[STUDY MATERIAL]
------------------------------------------------------------

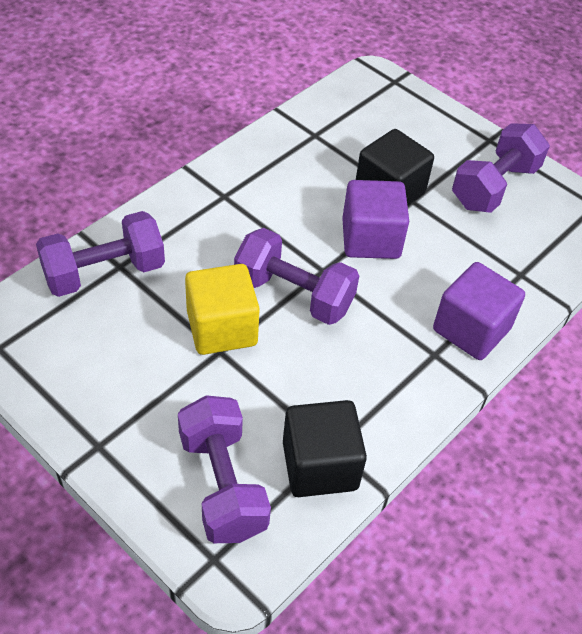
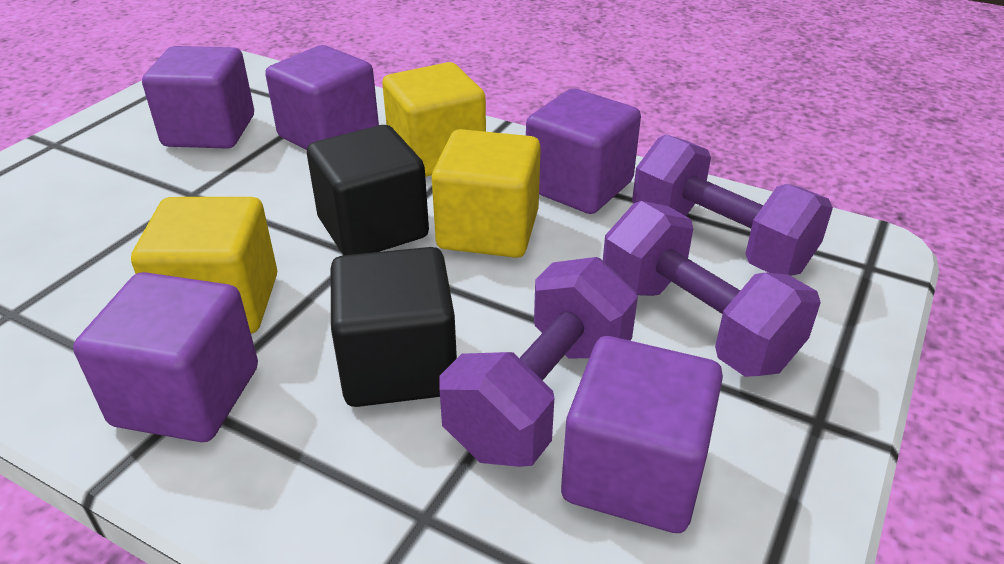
purple cube: 2 -> 5
purple dumbbell: 4 -> 3
yellow cube: 1 -> 3

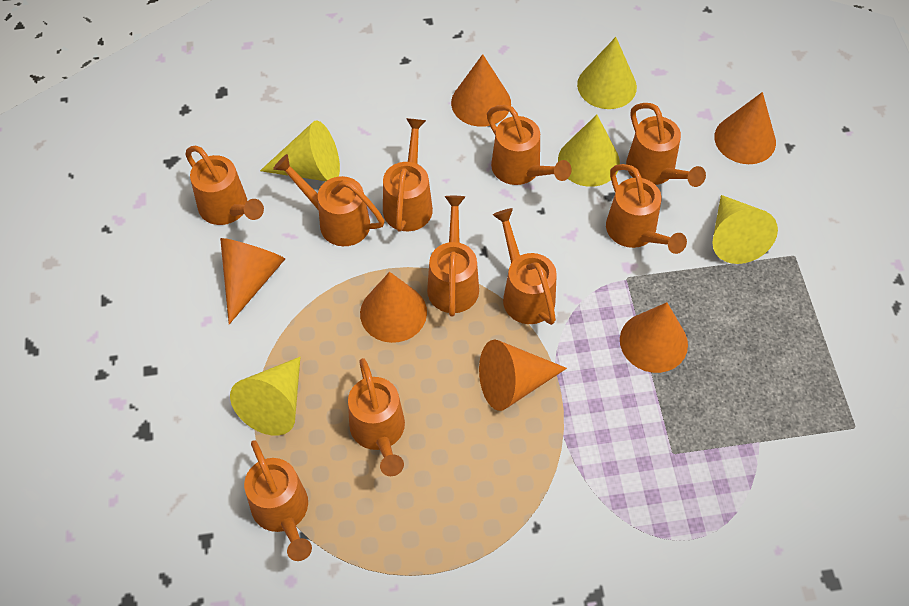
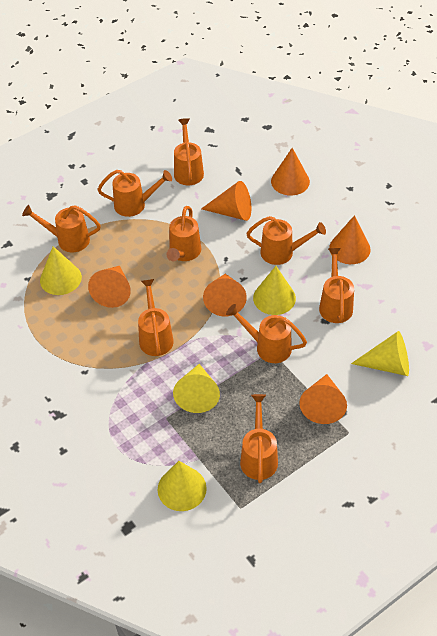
orange watering can: 10 -> 9

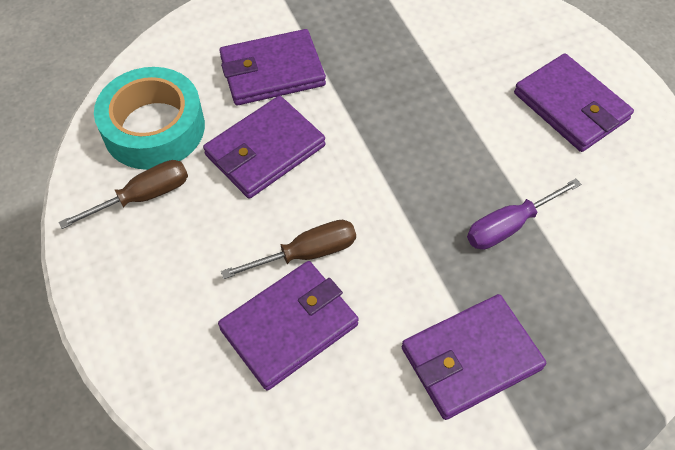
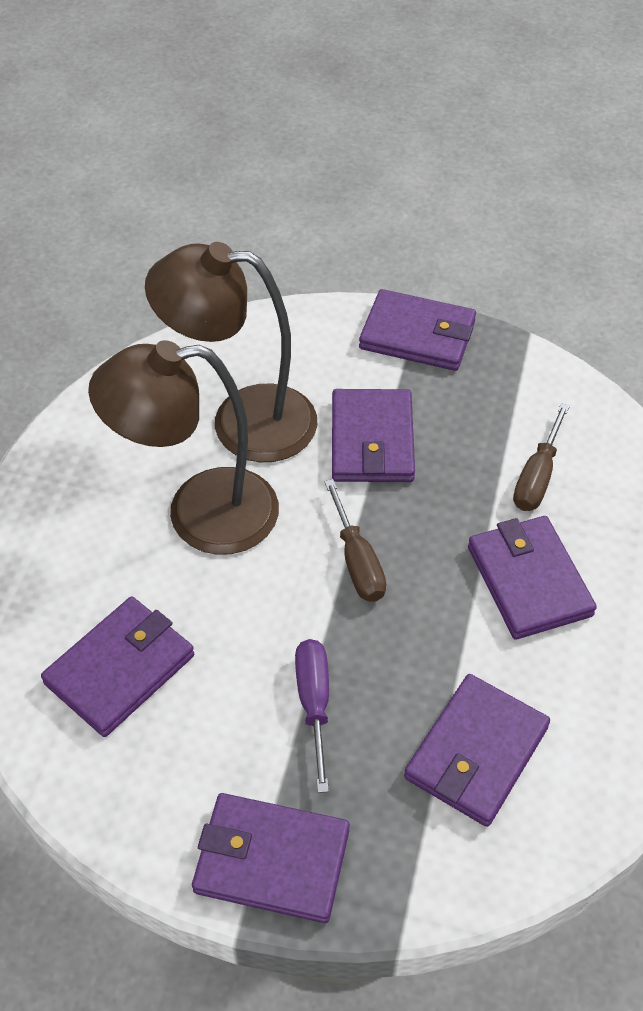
brown lamp: 0 -> 2
purple wallet: 5 -> 6
turquoise tape: 1 -> 0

------------------------------------------------------------

The records above are to be restated word for word, with every picture left out.

[EXERCISE RESULT]
purple cube: 2 -> 5
purple dumbbell: 4 -> 3
yellow cube: 1 -> 3

orange watering can: 10 -> 9

brown lamp: 0 -> 2
purple wallet: 5 -> 6
turquoise tape: 1 -> 0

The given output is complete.